TASK: Reproduce the entries exactly. Omit none of them.

(Object correspondence data)
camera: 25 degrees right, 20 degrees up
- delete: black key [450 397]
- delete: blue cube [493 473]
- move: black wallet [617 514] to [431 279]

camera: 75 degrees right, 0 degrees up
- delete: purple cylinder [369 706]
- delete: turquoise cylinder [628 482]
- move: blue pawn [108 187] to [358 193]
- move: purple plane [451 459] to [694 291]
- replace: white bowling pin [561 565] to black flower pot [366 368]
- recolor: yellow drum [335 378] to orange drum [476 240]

WRITTEN SOLUTION:
camera: 25 degrees right, 20 degrees up
- delete: black key [450 397]
- delete: blue cube [493 473]
- move: black wallet [617 514] to [431 279]

camera: 75 degrees right, 0 degrees up
- delete: purple cylinder [369 706]
- delete: turquoise cylinder [628 482]
- move: blue pawn [108 187] to [358 193]
- move: purple plane [451 459] to [694 291]
- replace: white bowling pin [561 565] to black flower pot [366 368]
- recolor: yellow drum [335 378] to orange drum [476 240]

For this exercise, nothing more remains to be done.